#### Materials provided:
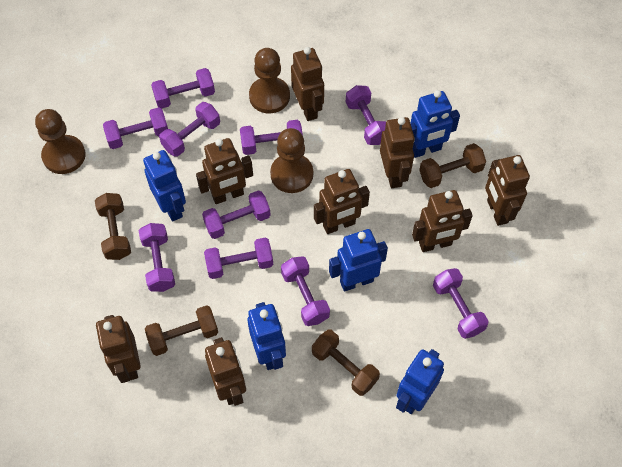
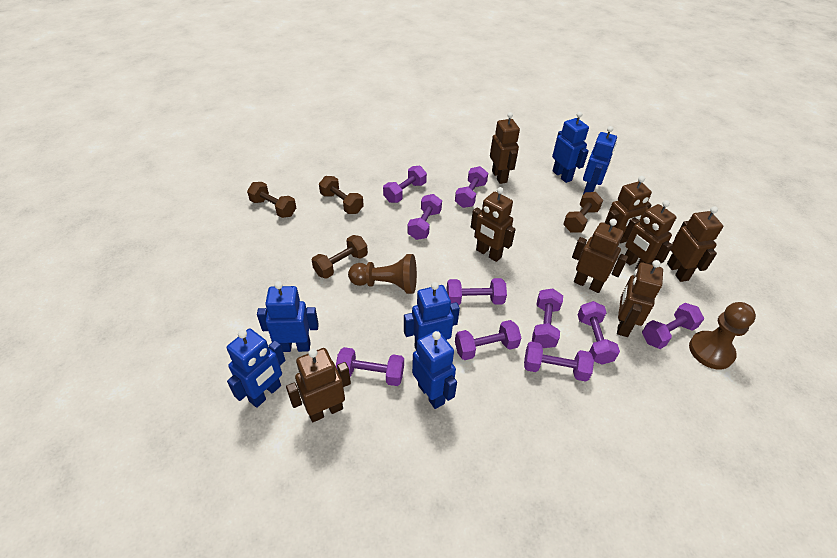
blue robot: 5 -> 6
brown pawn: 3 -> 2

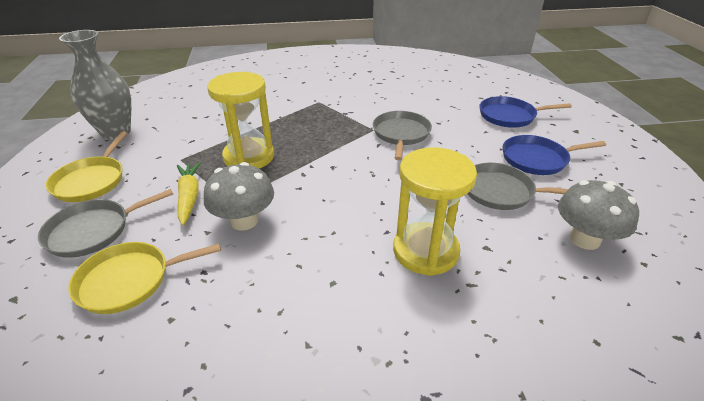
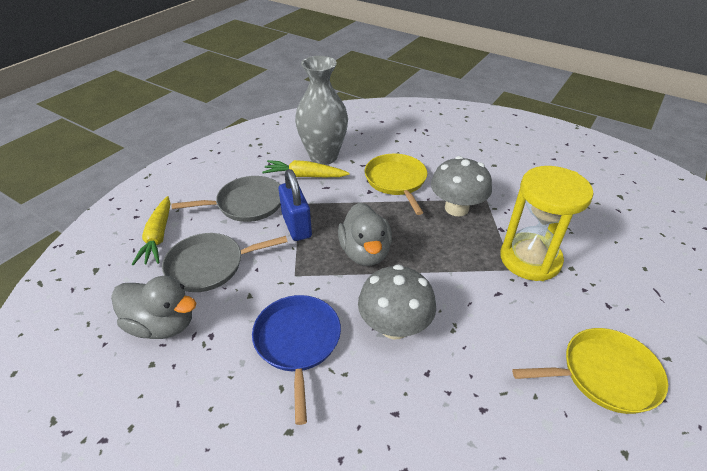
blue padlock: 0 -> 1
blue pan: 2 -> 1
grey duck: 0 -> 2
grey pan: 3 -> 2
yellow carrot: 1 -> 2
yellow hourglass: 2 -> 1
---
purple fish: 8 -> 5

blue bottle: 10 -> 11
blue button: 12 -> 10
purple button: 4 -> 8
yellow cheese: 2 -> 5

#### Exercise details:
Copy out every line of the data where the word "yellow" occurs.

#### Response to this task:
yellow carrot: 1 -> 2
yellow hourglass: 2 -> 1
yellow cheese: 2 -> 5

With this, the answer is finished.